#### EXERCISE AIM:
If a line in the entries contains the word "degrees", list it.

#### RECORDS SHOWN:
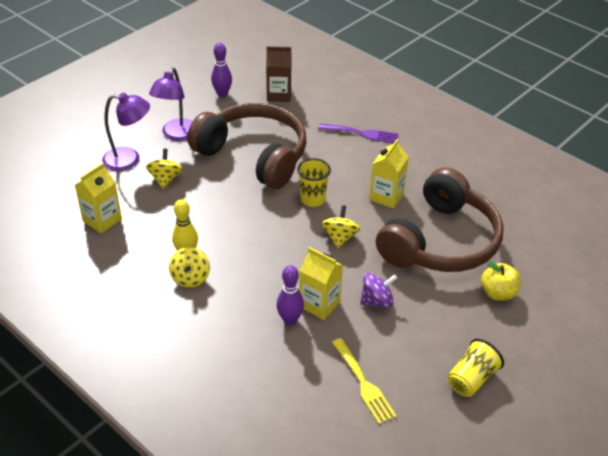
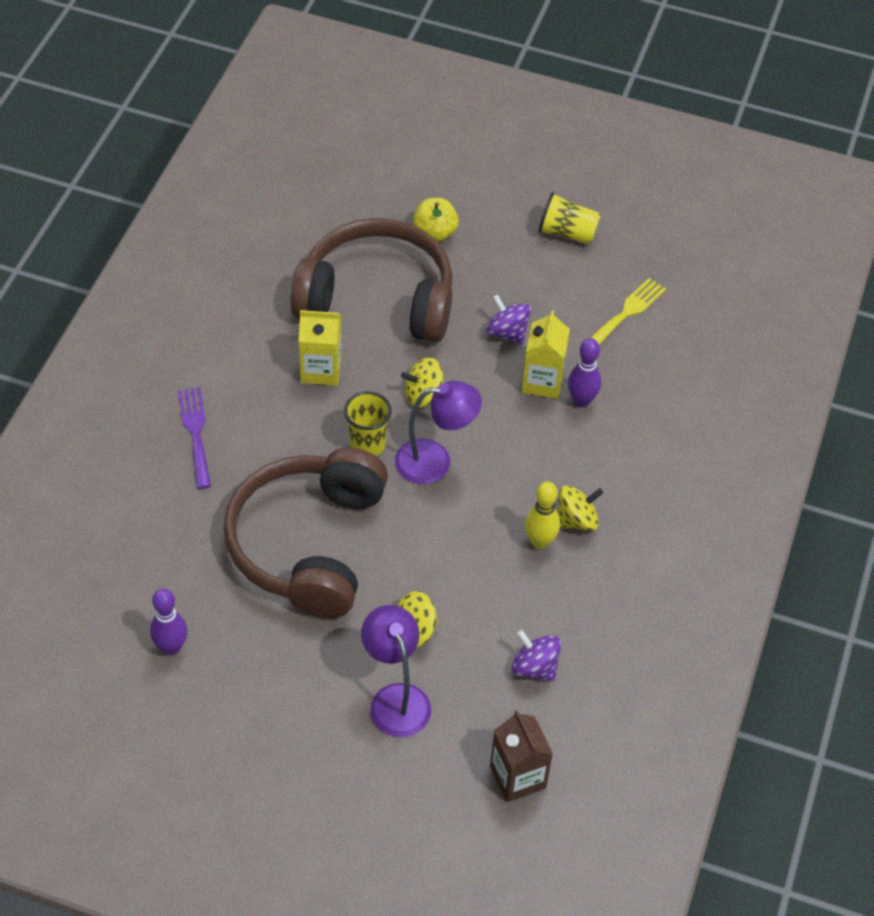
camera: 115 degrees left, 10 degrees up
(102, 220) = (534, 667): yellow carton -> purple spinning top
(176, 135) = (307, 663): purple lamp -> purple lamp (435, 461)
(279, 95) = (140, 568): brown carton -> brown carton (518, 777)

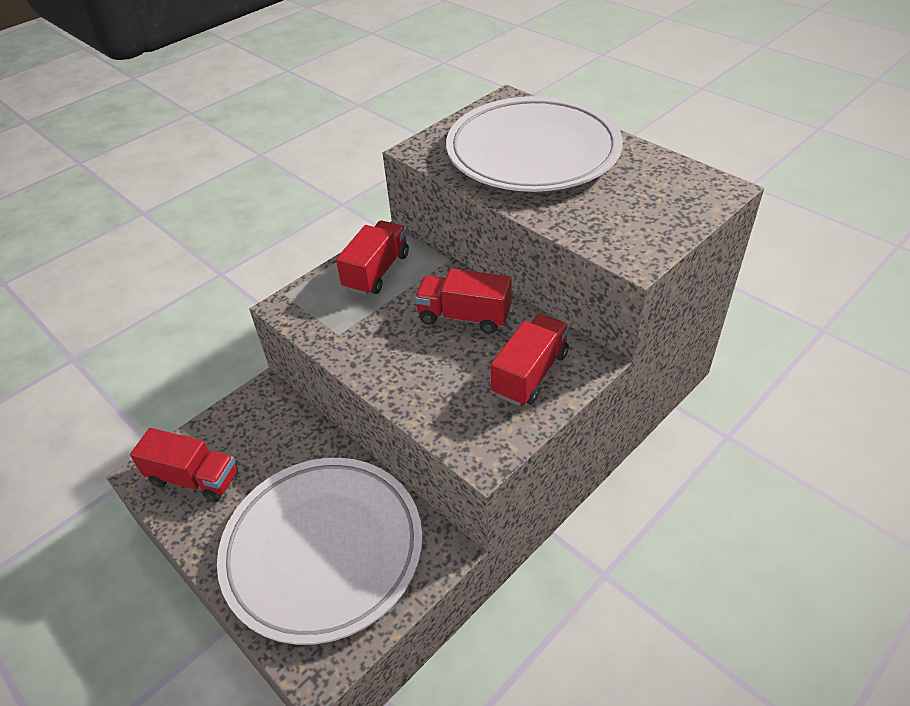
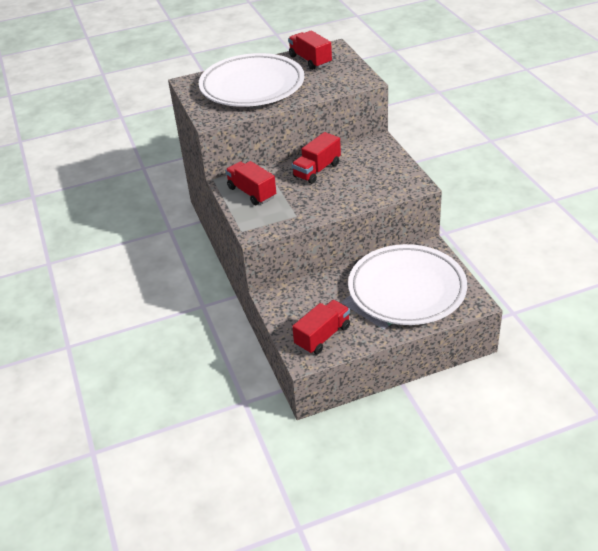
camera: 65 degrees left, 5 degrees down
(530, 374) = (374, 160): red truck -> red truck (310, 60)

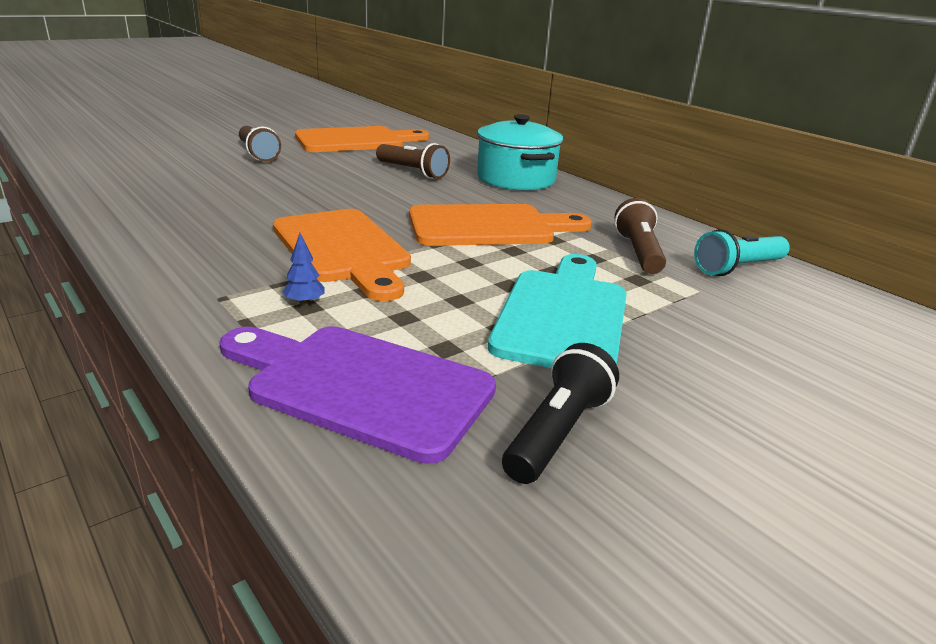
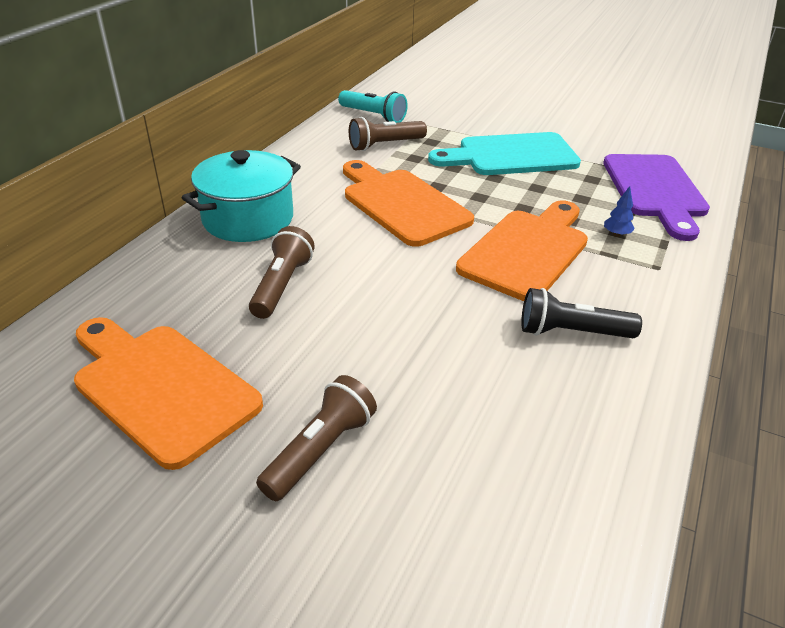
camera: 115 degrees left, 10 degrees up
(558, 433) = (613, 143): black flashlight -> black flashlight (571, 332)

* * *

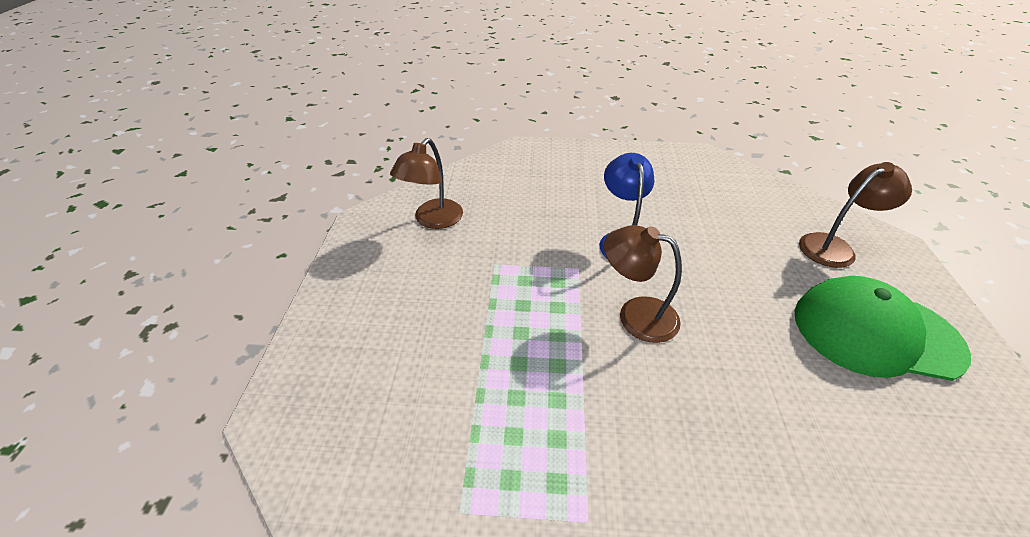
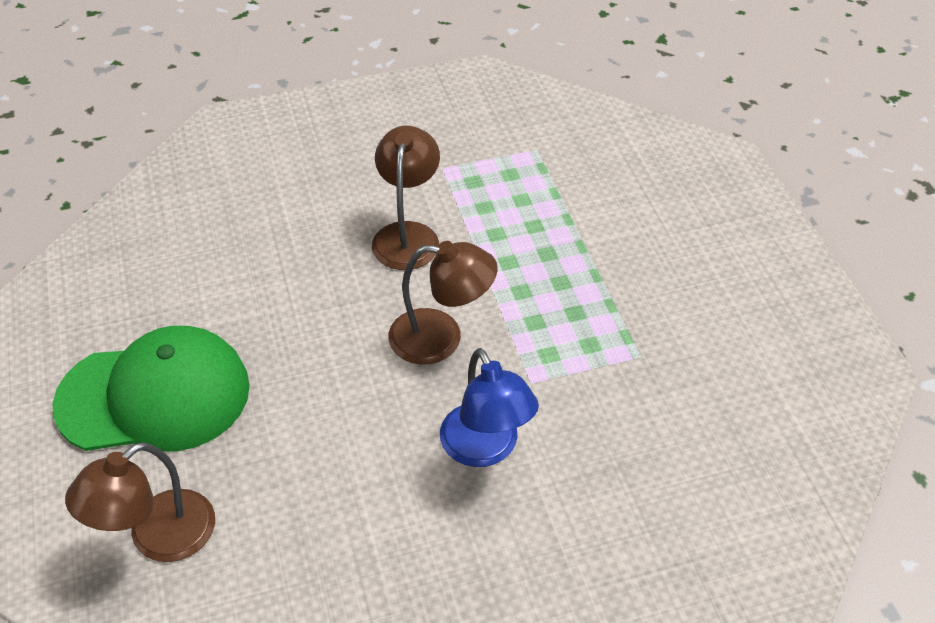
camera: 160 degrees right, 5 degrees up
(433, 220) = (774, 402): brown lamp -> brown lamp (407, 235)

...

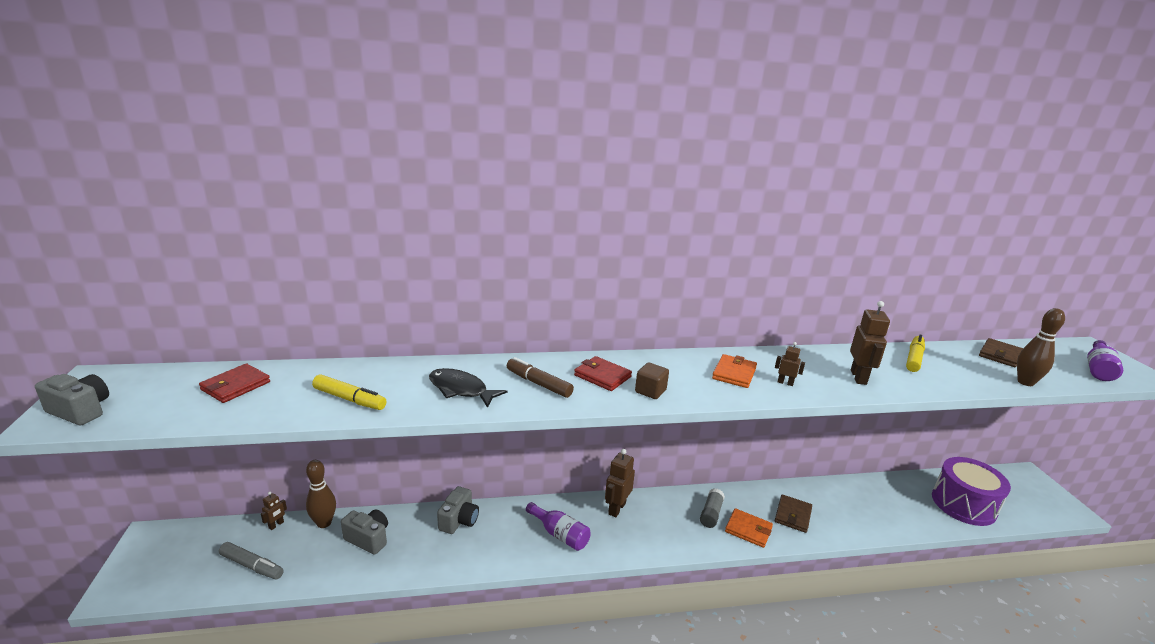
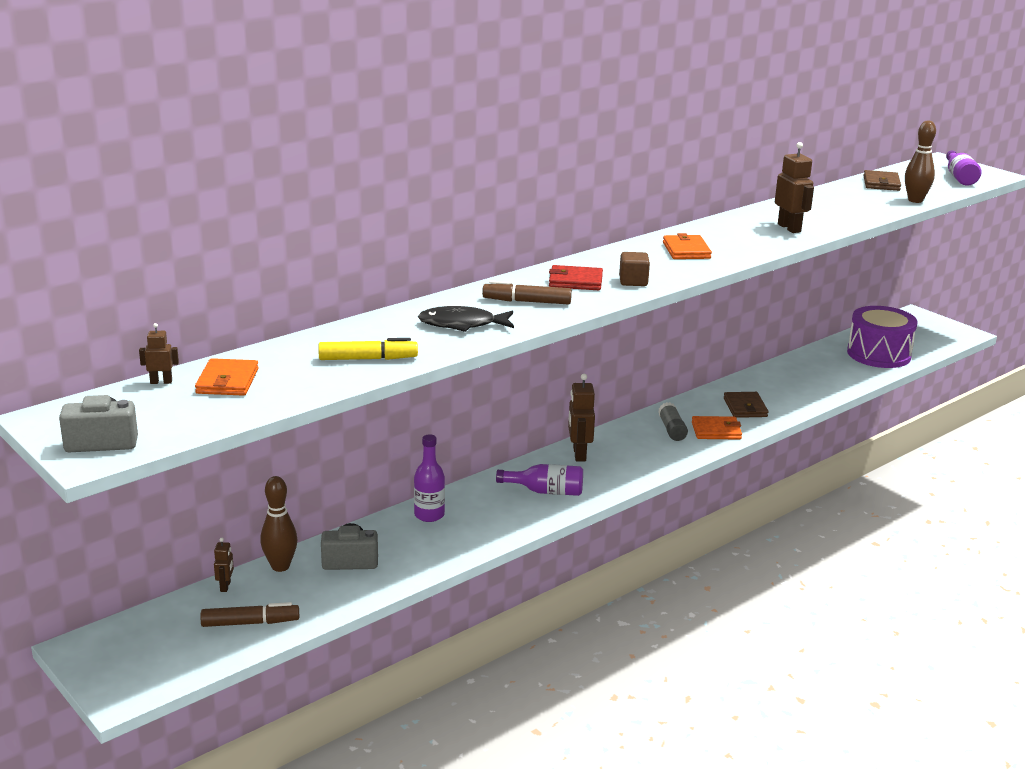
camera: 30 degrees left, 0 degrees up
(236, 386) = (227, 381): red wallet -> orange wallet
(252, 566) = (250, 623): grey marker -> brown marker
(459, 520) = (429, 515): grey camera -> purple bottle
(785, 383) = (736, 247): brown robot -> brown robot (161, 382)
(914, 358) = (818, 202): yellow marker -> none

#### RESPONSE TO THE TASK:
camera: 115 degrees left, 10 degrees up
camera: 65 degrees left, 5 degrees down
camera: 115 degrees left, 10 degrees up
camera: 160 degrees right, 5 degrees up
camera: 30 degrees left, 0 degrees up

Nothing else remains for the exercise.